WHAT THE EXERCISE ASKS ::
For this exercise, repeat the whole listing below exactly. Leave the pictures out.

SUPPLIED DATA ::
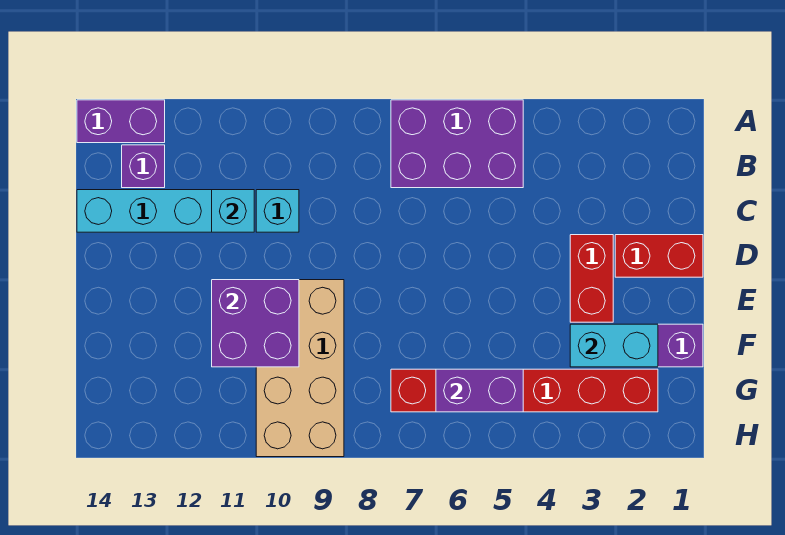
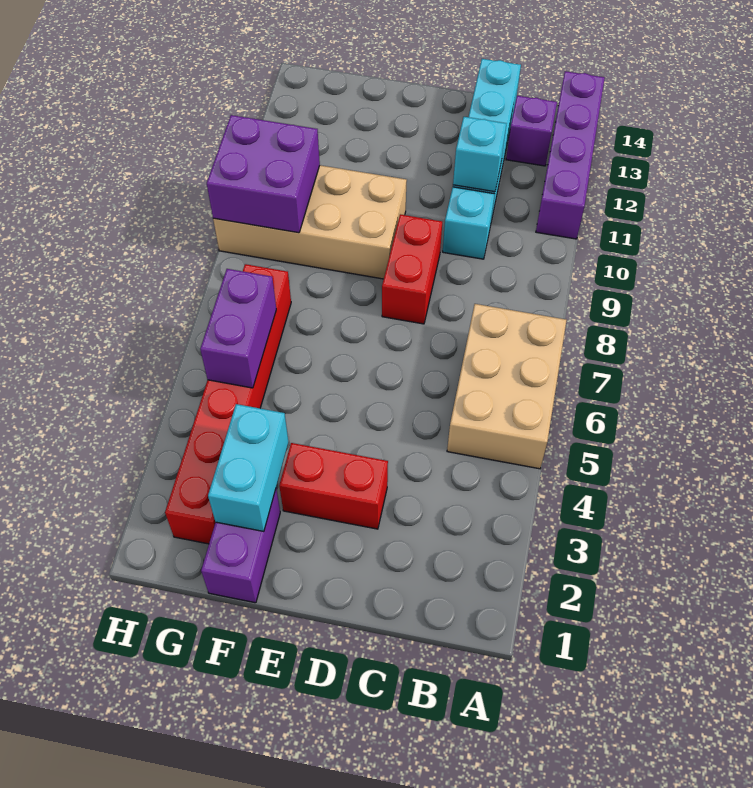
purple brick A5:B7 level 1 -> tan brick A5:B7 level 1
purple brick A13:A14 level 1 -> purple brick A11:A14 level 1
red brick D1:D2 level 1 -> red brick D8:D9 level 1
purple brick E10:F11 level 2 -> purple brick G9:H10 level 2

RESPONSE TO THIS EXERCISE ::
purple brick A5:B7 level 1 -> tan brick A5:B7 level 1
purple brick A13:A14 level 1 -> purple brick A11:A14 level 1
red brick D1:D2 level 1 -> red brick D8:D9 level 1
purple brick E10:F11 level 2 -> purple brick G9:H10 level 2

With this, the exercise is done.